(Entries from a dataset)
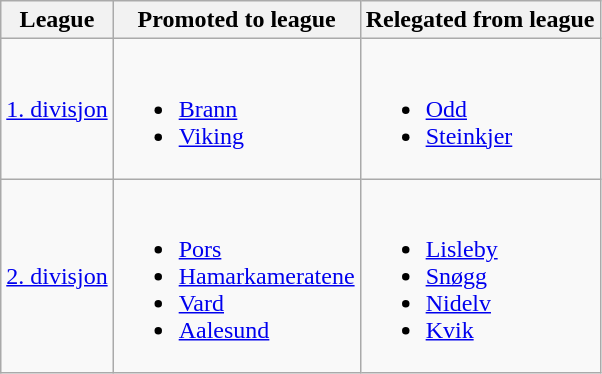
OddSteinkjer (480, 109)
PorsHamarkamerateneVardAalesund (236, 276)
LislebySnøggNidelvKvik (480, 276)
2. divisjon (57, 276)
BrannViking (236, 109)
Relegated from league (480, 20)
Promoted to league (236, 20)
League (57, 20)
1. divisjon (57, 109)
Identify which cell holds the provided text, then report its [X, Y] central coordinate. 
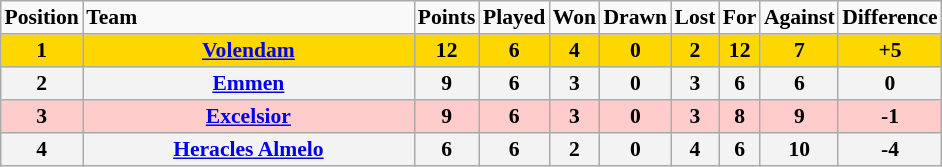
Drawn [636, 18]
Played [514, 18]
8 [740, 116]
Won [574, 18]
Position [42, 18]
1 [42, 50]
Excelsior [249, 116]
-1 [890, 116]
Lost [695, 18]
Points [446, 18]
Against [799, 18]
+5 [890, 50]
Volendam [249, 50]
10 [799, 150]
7 [799, 50]
Difference [890, 18]
For [740, 18]
Heracles Almelo [249, 150]
Team [249, 18]
-4 [890, 150]
Emmen [249, 84]
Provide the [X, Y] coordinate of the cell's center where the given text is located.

» **Objective**:
Output every line of the listing above verbatim, leaving out the pictures.

» **Result of this exercise**:
OddSteinkjer (480, 109)
PorsHamarkamerateneVardAalesund (236, 276)
LislebySnøggNidelvKvik (480, 276)
2. divisjon (57, 276)
BrannViking (236, 109)
Relegated from league (480, 20)
Promoted to league (236, 20)
League (57, 20)
1. divisjon (57, 109)
Identify which cell holds the provided text, then report its [X, Y] central coordinate. 
Drawn [636, 18]
Played [514, 18]
8 [740, 116]
Won [574, 18]
Position [42, 18]
1 [42, 50]
Excelsior [249, 116]
-1 [890, 116]
Lost [695, 18]
Points [446, 18]
Against [799, 18]
+5 [890, 50]
Volendam [249, 50]
10 [799, 150]
7 [799, 50]
Difference [890, 18]
For [740, 18]
Heracles Almelo [249, 150]
Team [249, 18]
-4 [890, 150]
Emmen [249, 84]
Provide the [X, Y] coordinate of the cell's center where the given text is located.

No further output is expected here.